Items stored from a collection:
---------------
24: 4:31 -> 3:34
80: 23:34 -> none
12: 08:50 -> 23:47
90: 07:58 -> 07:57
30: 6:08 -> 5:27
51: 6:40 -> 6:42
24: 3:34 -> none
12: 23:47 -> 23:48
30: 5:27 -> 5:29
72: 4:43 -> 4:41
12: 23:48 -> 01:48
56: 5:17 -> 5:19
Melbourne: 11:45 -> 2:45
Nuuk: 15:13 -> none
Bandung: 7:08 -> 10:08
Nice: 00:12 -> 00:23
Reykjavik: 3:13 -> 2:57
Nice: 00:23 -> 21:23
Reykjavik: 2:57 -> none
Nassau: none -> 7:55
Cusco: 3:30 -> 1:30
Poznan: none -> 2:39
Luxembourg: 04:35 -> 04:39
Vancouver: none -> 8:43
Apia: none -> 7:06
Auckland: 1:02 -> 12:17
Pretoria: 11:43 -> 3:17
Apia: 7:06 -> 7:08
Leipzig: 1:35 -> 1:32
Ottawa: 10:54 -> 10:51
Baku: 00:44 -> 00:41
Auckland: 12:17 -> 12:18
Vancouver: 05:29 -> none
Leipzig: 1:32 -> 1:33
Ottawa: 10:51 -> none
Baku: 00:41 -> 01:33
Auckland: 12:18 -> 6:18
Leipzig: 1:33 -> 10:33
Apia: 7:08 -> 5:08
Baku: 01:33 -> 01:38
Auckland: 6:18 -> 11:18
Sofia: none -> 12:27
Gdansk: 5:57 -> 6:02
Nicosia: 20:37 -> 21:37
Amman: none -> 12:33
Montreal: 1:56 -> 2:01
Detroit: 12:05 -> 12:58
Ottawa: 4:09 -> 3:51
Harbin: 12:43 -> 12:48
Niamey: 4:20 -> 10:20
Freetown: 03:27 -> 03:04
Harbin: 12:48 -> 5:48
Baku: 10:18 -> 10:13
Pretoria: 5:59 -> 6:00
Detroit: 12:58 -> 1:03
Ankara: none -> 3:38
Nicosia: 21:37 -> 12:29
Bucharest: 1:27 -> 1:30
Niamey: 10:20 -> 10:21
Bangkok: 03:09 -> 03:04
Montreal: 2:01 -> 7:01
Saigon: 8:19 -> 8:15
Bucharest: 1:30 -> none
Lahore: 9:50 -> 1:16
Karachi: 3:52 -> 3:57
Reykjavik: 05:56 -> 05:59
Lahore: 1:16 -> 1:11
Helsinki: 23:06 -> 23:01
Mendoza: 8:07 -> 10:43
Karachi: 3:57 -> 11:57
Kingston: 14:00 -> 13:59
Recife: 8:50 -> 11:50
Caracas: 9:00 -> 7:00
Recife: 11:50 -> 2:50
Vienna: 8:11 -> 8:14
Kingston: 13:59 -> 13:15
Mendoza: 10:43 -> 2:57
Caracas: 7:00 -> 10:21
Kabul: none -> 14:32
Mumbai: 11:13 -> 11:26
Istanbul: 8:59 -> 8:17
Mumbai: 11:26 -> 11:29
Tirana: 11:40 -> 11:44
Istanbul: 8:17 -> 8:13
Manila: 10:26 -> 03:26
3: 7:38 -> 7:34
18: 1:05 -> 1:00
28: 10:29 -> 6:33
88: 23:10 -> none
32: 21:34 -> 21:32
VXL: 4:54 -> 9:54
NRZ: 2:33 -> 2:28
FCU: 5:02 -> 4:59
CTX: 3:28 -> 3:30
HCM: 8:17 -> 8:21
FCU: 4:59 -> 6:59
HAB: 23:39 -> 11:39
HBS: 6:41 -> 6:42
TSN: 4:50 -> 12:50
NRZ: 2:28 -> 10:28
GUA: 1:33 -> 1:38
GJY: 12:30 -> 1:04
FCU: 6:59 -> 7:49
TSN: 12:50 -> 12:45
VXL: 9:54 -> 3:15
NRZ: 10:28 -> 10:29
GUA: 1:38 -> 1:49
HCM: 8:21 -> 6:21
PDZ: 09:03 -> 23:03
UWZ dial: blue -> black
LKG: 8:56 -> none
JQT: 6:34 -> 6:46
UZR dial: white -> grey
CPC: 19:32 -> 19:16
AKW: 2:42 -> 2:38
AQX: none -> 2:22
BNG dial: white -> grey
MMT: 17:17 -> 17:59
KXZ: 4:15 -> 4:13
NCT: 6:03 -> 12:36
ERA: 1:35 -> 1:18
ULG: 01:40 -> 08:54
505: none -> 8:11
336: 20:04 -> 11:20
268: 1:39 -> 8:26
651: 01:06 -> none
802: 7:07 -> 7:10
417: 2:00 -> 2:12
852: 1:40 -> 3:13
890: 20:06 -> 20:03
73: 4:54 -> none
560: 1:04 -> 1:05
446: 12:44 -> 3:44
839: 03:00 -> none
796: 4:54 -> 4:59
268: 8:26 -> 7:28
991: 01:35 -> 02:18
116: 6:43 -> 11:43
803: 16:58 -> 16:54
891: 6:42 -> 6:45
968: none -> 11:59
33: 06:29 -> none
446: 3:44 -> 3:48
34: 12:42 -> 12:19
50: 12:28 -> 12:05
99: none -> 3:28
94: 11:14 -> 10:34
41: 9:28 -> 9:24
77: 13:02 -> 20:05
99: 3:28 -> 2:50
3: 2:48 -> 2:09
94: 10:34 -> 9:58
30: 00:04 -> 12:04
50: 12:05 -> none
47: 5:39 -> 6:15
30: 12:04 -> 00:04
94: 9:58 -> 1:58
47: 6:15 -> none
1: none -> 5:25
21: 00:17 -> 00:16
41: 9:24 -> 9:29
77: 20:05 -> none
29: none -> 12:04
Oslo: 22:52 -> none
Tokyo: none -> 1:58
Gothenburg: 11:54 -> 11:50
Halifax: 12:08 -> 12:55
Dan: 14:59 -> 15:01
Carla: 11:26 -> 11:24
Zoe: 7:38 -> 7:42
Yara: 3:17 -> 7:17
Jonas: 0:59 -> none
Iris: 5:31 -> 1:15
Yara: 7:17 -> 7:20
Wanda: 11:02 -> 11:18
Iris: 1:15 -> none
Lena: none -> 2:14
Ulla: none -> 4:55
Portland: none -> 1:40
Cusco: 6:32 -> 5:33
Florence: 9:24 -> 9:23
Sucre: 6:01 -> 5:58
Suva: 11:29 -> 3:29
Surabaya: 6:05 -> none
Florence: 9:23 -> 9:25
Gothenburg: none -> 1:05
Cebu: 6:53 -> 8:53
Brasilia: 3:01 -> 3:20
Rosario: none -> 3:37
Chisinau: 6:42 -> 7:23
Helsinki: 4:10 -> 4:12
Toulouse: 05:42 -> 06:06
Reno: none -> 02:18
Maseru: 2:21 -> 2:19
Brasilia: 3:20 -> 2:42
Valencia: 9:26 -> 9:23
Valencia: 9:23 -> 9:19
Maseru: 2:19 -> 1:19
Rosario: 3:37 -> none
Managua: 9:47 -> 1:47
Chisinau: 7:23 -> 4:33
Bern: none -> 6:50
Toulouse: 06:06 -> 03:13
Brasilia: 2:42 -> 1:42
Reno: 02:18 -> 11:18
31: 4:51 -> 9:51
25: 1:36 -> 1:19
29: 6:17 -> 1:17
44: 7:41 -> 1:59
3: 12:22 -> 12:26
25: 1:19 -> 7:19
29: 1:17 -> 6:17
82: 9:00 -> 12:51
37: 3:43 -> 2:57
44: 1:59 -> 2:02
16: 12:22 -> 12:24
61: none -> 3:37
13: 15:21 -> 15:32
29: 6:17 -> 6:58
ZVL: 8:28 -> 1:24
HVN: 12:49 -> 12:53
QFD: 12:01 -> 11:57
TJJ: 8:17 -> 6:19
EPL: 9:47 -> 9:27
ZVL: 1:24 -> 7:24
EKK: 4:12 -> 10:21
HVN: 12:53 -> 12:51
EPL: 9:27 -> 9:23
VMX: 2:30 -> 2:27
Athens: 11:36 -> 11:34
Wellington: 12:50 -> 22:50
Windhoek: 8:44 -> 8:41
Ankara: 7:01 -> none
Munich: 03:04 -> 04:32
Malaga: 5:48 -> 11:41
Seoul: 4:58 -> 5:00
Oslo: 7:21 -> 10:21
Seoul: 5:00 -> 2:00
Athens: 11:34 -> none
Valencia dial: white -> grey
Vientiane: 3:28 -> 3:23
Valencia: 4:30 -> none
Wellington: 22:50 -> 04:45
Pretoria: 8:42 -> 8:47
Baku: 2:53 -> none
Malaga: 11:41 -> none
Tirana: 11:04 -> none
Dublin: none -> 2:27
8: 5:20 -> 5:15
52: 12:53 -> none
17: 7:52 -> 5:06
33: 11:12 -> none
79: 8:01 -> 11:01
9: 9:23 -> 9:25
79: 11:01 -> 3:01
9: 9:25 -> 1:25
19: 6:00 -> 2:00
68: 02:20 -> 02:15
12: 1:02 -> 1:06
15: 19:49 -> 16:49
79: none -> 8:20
---------------
* [TASK] Repeat the lines above exactly, covering everything from the start of the material down to and including the line that contains "Nice: 00:12 -> 00:23".

* [COMPLETE OUTPUT]
24: 4:31 -> 3:34
80: 23:34 -> none
12: 08:50 -> 23:47
90: 07:58 -> 07:57
30: 6:08 -> 5:27
51: 6:40 -> 6:42
24: 3:34 -> none
12: 23:47 -> 23:48
30: 5:27 -> 5:29
72: 4:43 -> 4:41
12: 23:48 -> 01:48
56: 5:17 -> 5:19
Melbourne: 11:45 -> 2:45
Nuuk: 15:13 -> none
Bandung: 7:08 -> 10:08
Nice: 00:12 -> 00:23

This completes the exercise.